◆ Provided records
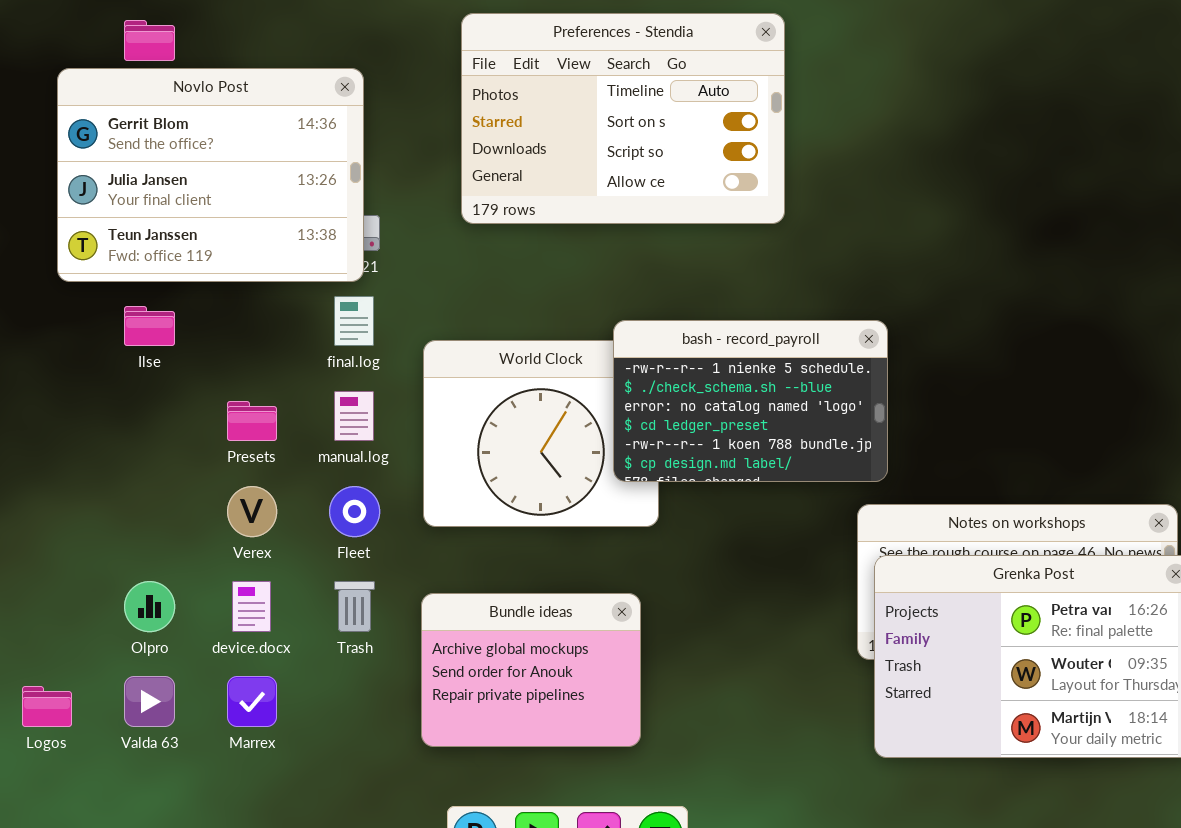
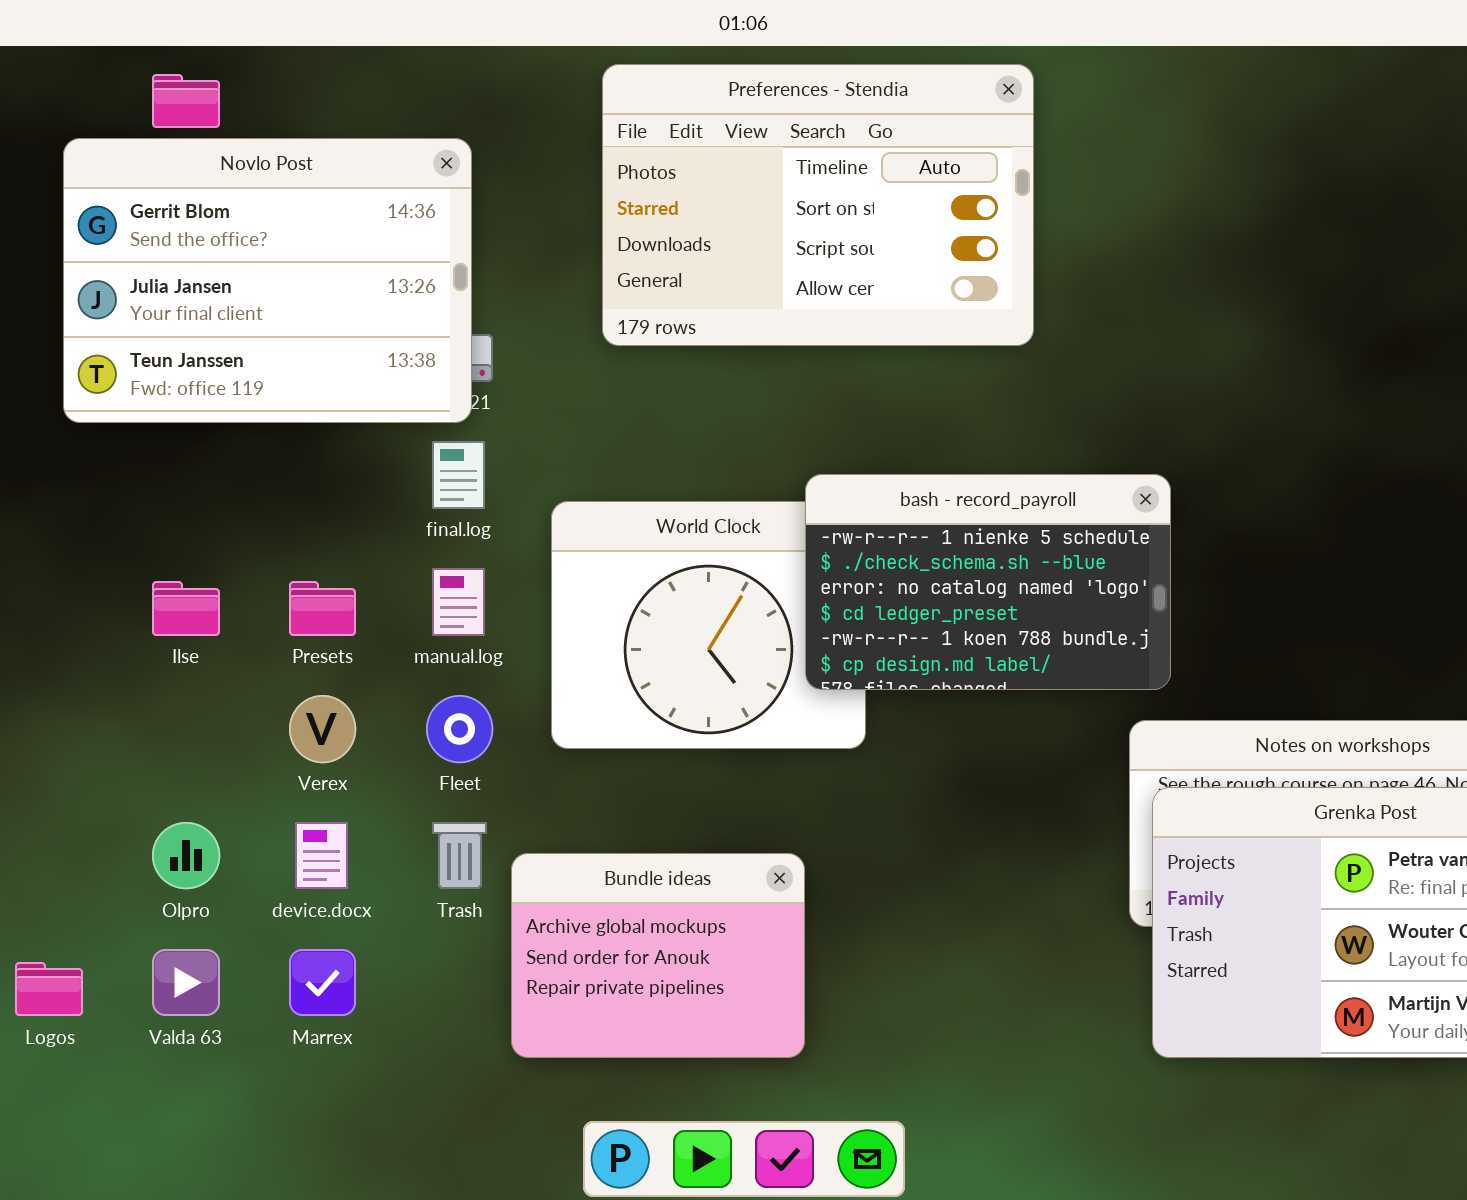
Ilse: [124,306,175,346] -> [152,581,220,636], moved
Bundle ideas: [421,593,641,747] -> [511,853,805,1058], moved

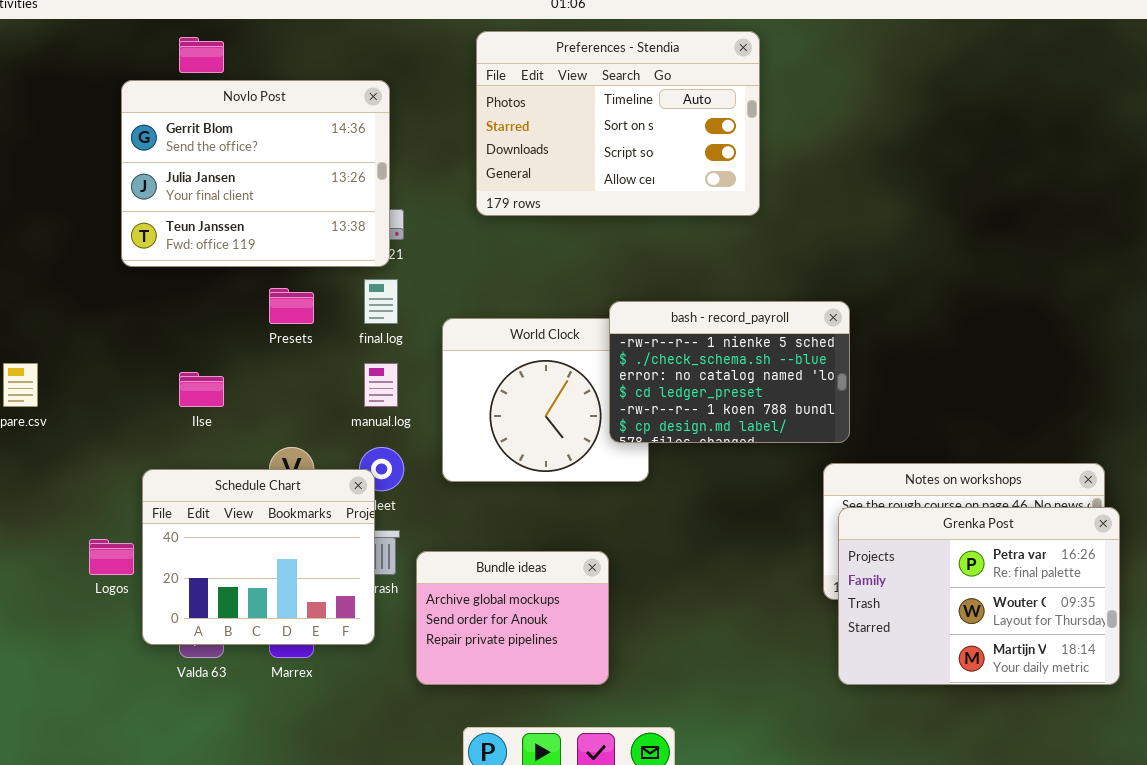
Presets: [289,581,356,636] -> [269,288,314,324], moved
Schedule Chart: none -> [142,469,375,645], opened
Logos: [15,962,83,1016] -> [89,539,134,575], moved

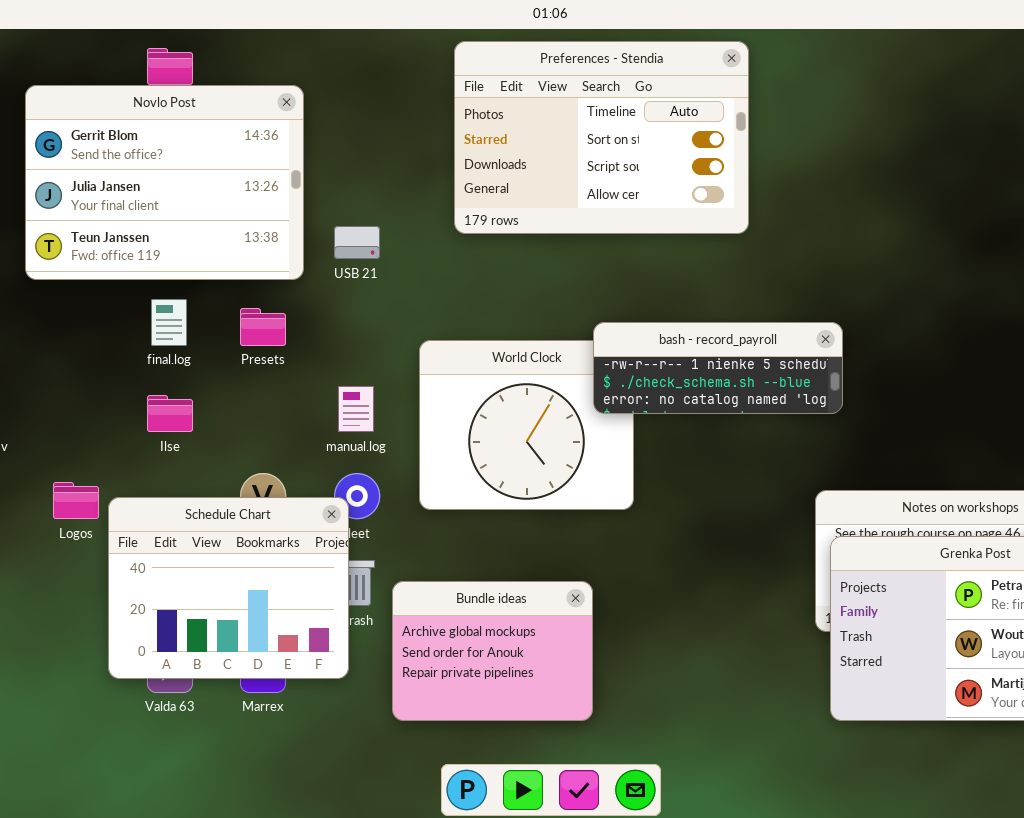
Novlo Post: [121,80,390,267] -> [25,85,304,280], moved
final.log: [364,279,398,324] -> [151,299,187,346], moved
bash - record_payroll: [609,301,850,443] -> [593,322,843,414], resized
Logos: [89,539,134,575] -> [53,482,99,519], moved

◆ Exercise
Although the records contain pictures, only the text should be copied, exactly as it stands.

◆ Output
Ilse: [124,306,175,346] -> [152,581,220,636], moved
Bundle ideas: [421,593,641,747] -> [511,853,805,1058], moved

Presets: [289,581,356,636] -> [269,288,314,324], moved
Schedule Chart: none -> [142,469,375,645], opened
Logos: [15,962,83,1016] -> [89,539,134,575], moved

Novlo Post: [121,80,390,267] -> [25,85,304,280], moved
final.log: [364,279,398,324] -> [151,299,187,346], moved
bash - record_payroll: [609,301,850,443] -> [593,322,843,414], resized
Logos: [89,539,134,575] -> [53,482,99,519], moved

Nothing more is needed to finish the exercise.